THE INPUT:

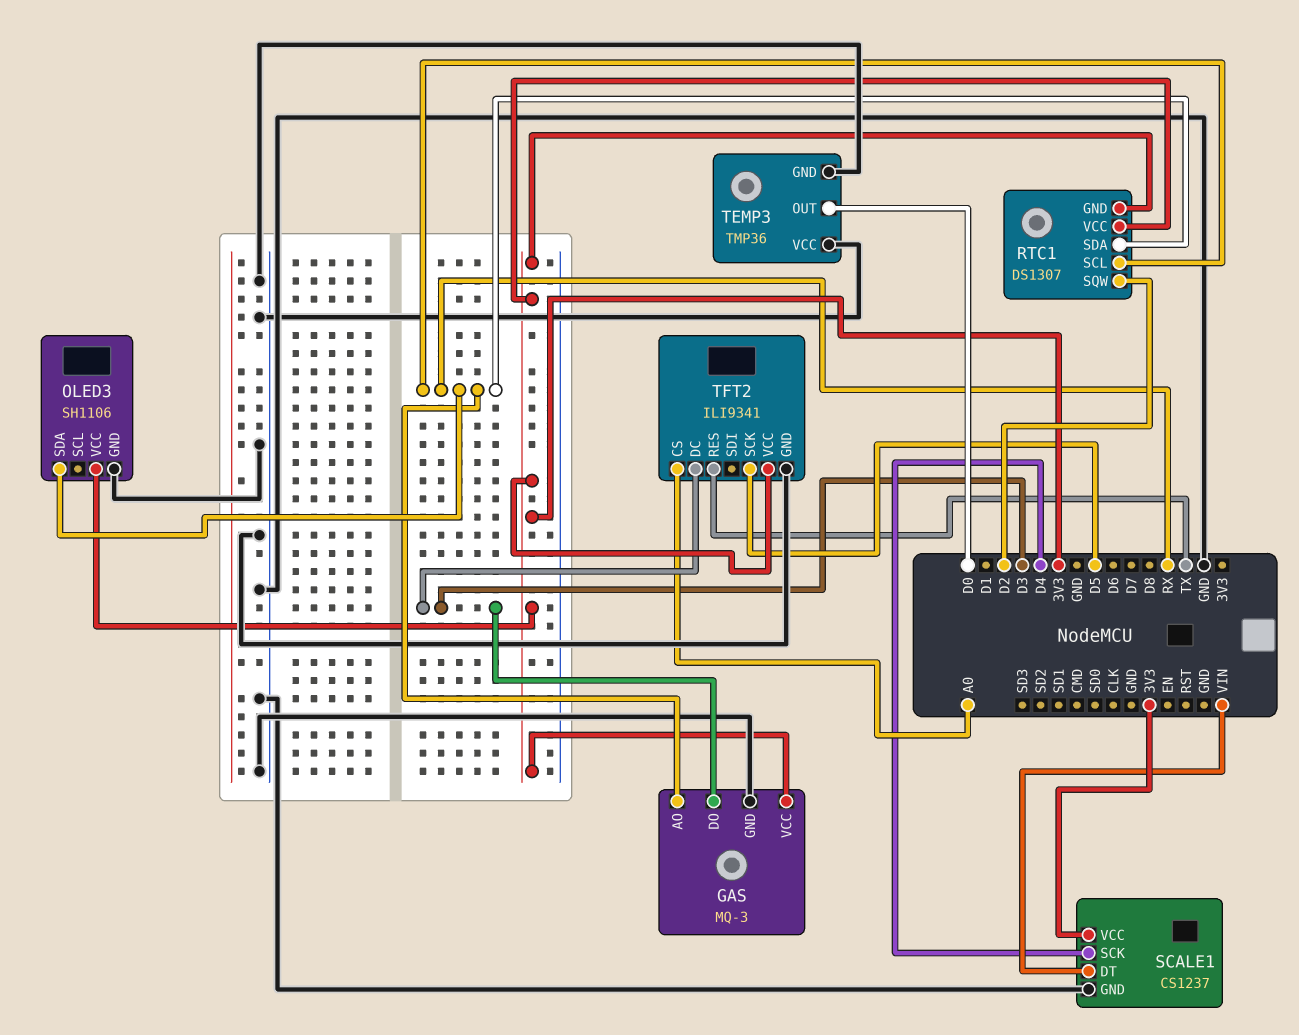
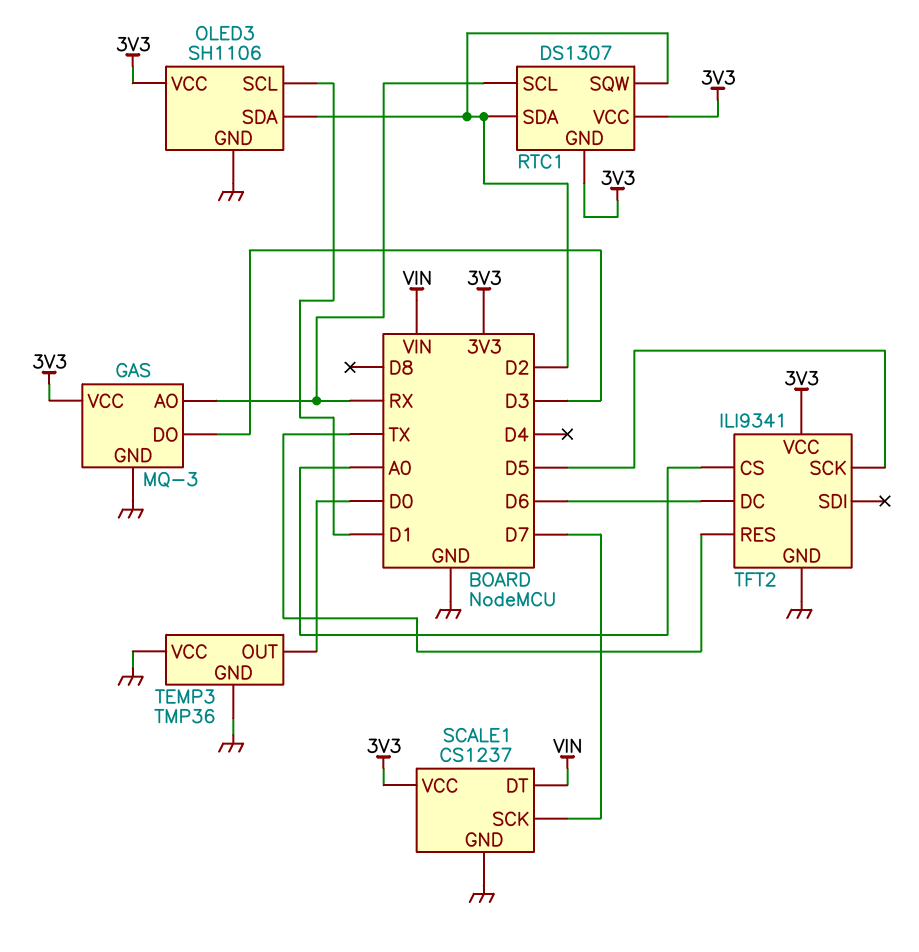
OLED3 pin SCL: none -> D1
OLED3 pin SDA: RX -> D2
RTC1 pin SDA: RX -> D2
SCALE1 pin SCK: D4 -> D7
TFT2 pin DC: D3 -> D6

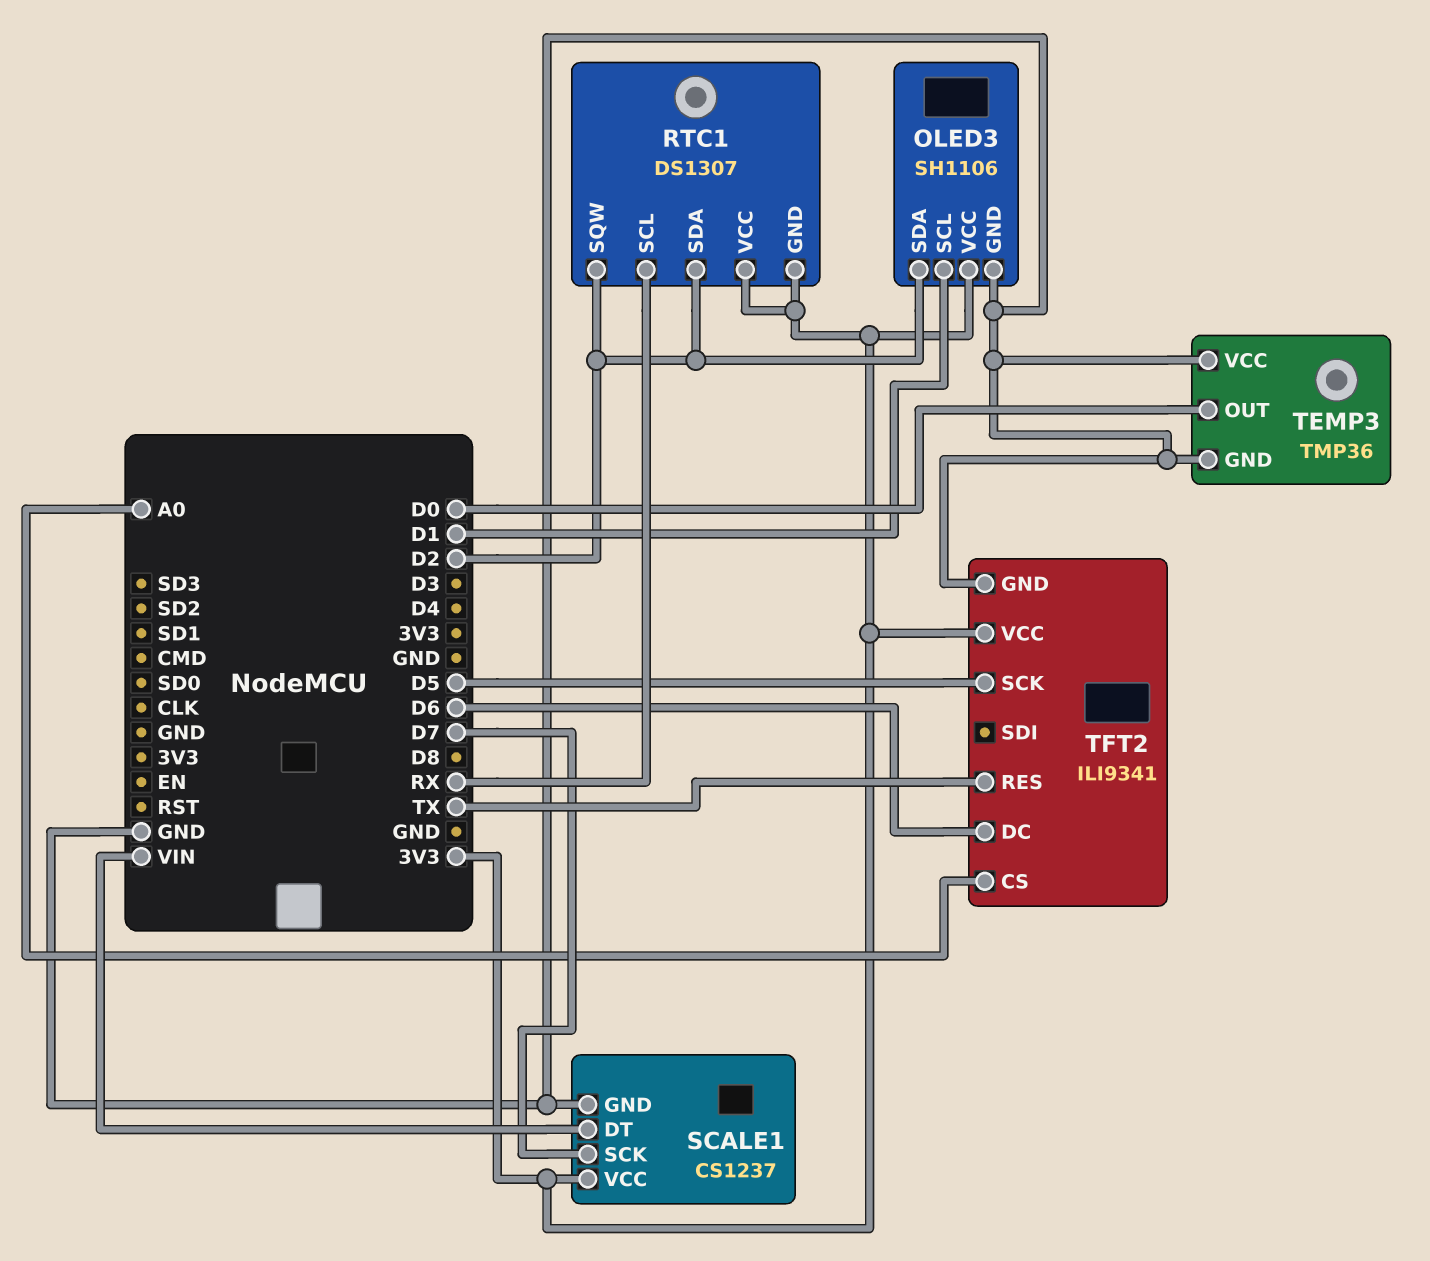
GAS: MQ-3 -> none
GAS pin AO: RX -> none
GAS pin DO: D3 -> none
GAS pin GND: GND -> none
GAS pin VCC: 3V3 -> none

GOAL OF THE EXERCISE:
An exact copy of the listing above, minus its pictures, is what is needed here.

SOLUTION FOR THIS PROBLEM:
OLED3 pin SCL: none -> D1
OLED3 pin SDA: RX -> D2
RTC1 pin SDA: RX -> D2
SCALE1 pin SCK: D4 -> D7
TFT2 pin DC: D3 -> D6

GAS: MQ-3 -> none
GAS pin AO: RX -> none
GAS pin DO: D3 -> none
GAS pin GND: GND -> none
GAS pin VCC: 3V3 -> none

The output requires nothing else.